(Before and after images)
──────────────────────────────
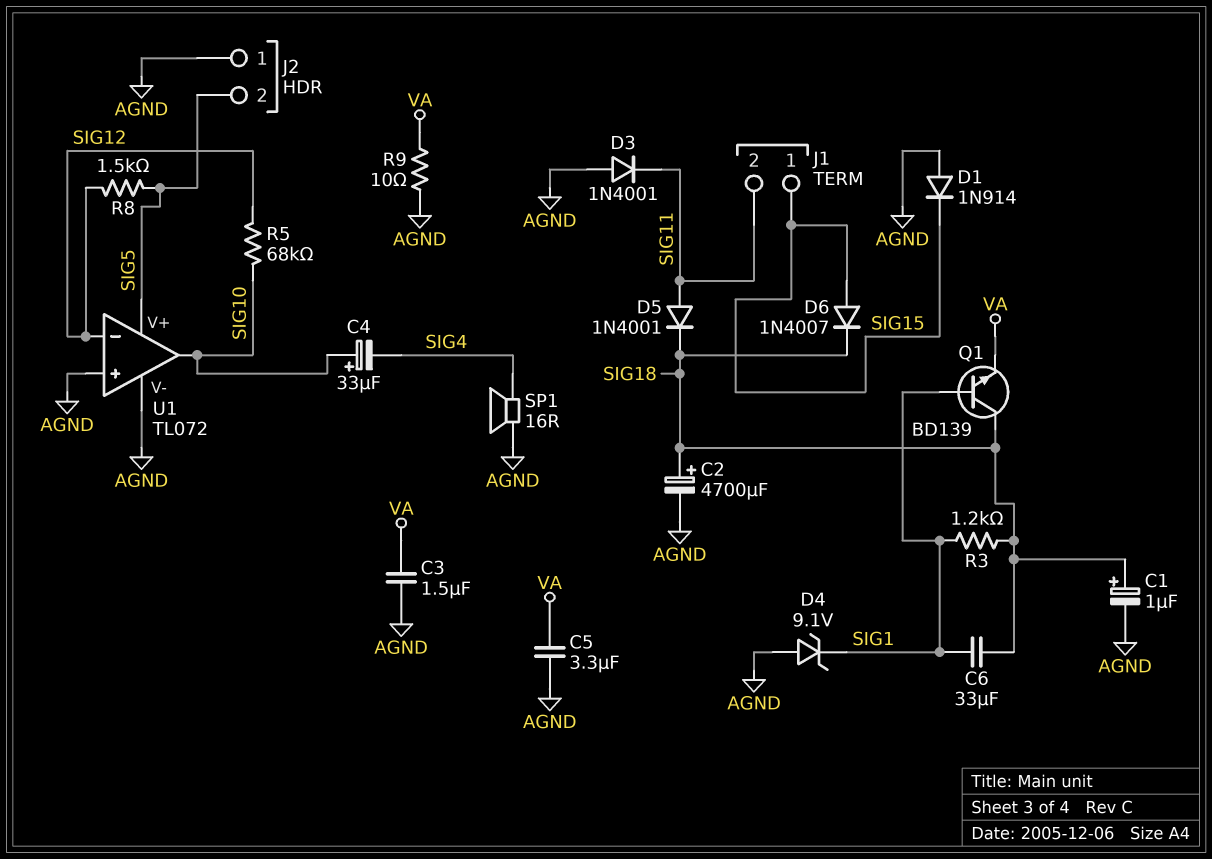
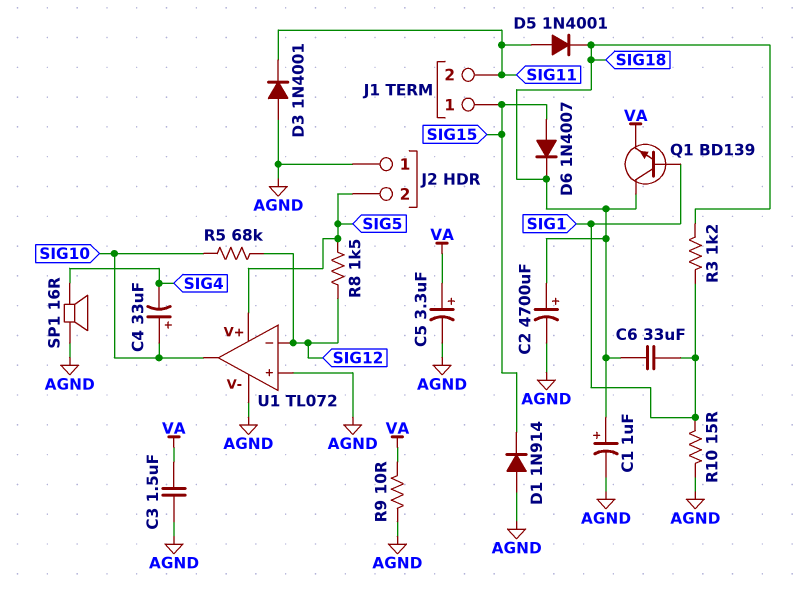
C5: 3.3uF (AGND, VA) -> 3.3uF (plus VA, minus AGND)
D4: zener 9.1V (A AGND, K SIG1) -> none
R10: none -> 15 (AGND, SIG1)

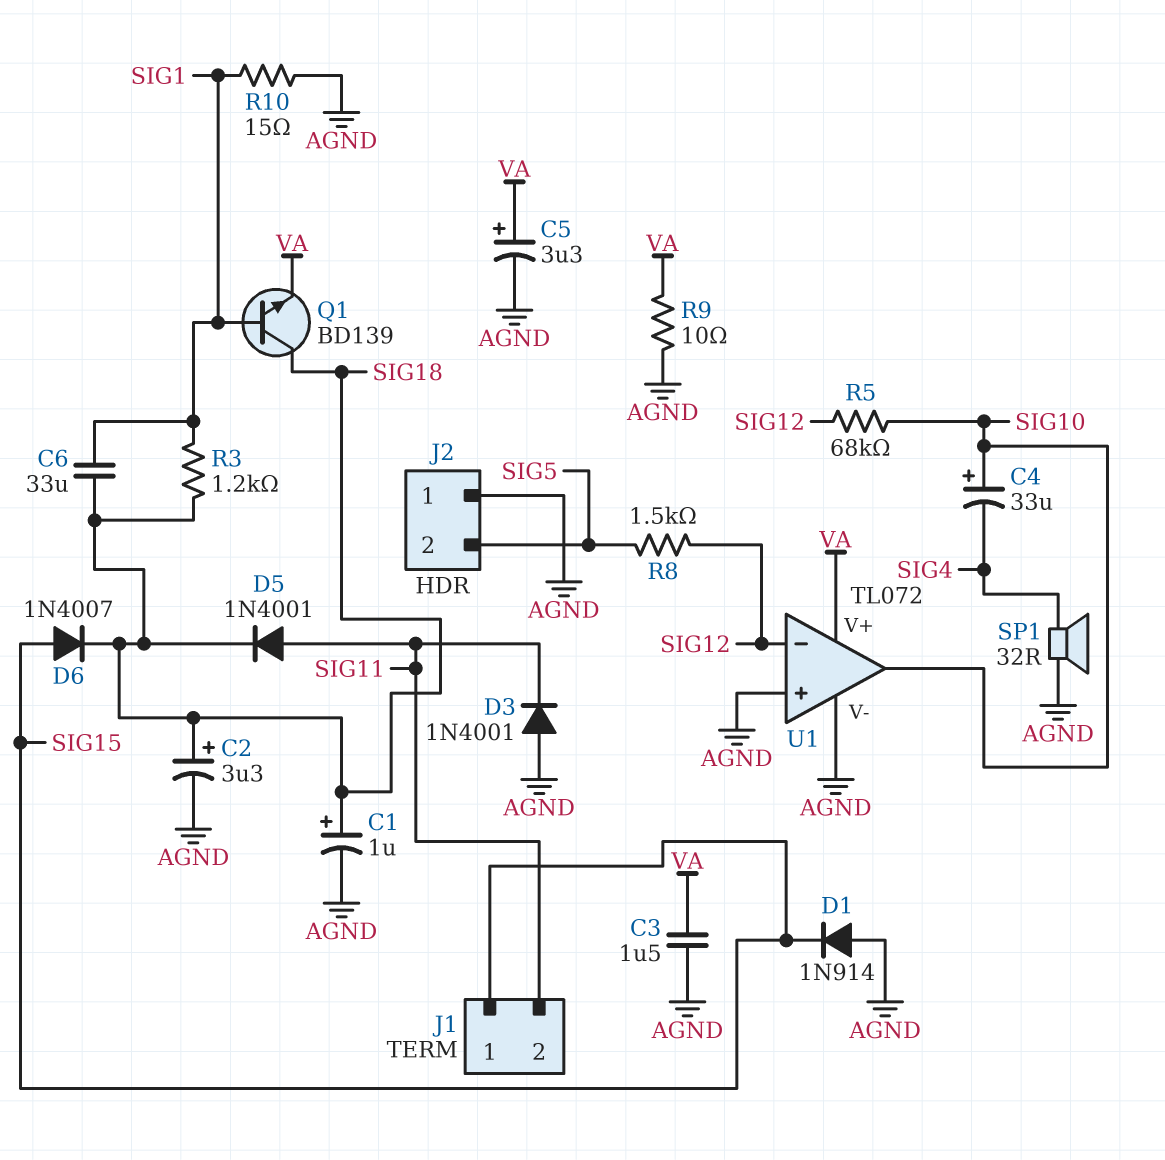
C2: 4700uF (plus SIG18, minus AGND) -> 3.3uF (plus SIG18, minus AGND)
SP1: speaker 16R (AGND, SIG4) -> speaker 32R (AGND, SIG4)
U1 pin V+: SIG5 -> VA

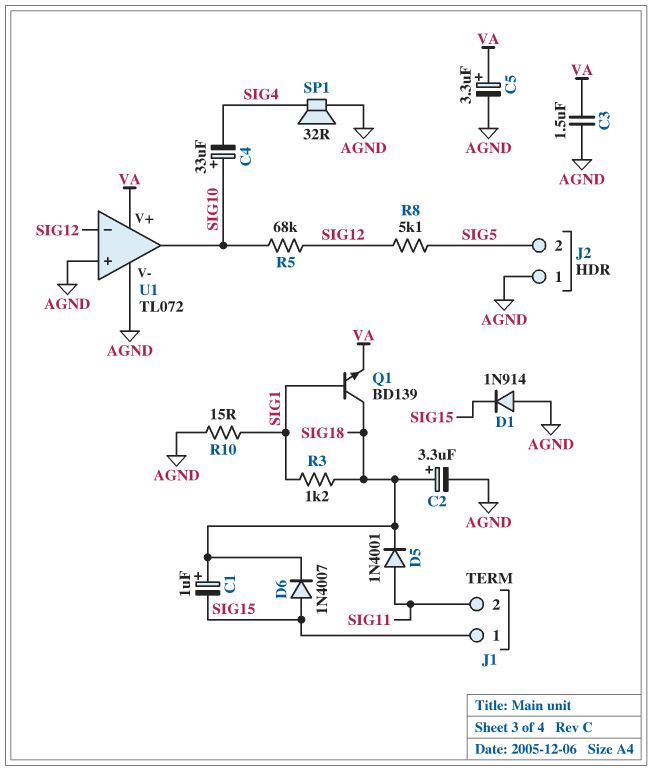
C1: 1uF (plus SIG18, minus AGND) -> 1uF (plus SIG18, minus SIG15)
C6: 33uF (SIG1, SIG18) -> none
D3: diode 1N4001 (A AGND, K SIG11) -> none
R8: 1.5k (SIG5, SIG12) -> 5.1k (SIG5, SIG12)
R9: 10 (AGND, VA) -> none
──────────────────────────────
__Directions for this task__.
Your answer must be an exact repeat of all the records, minus the pictures.

__Answer to this problem__.
C5: 3.3uF (AGND, VA) -> 3.3uF (plus VA, minus AGND)
D4: zener 9.1V (A AGND, K SIG1) -> none
R10: none -> 15 (AGND, SIG1)

C2: 4700uF (plus SIG18, minus AGND) -> 3.3uF (plus SIG18, minus AGND)
SP1: speaker 16R (AGND, SIG4) -> speaker 32R (AGND, SIG4)
U1 pin V+: SIG5 -> VA

C1: 1uF (plus SIG18, minus AGND) -> 1uF (plus SIG18, minus SIG15)
C6: 33uF (SIG1, SIG18) -> none
D3: diode 1N4001 (A AGND, K SIG11) -> none
R8: 1.5k (SIG5, SIG12) -> 5.1k (SIG5, SIG12)
R9: 10 (AGND, VA) -> none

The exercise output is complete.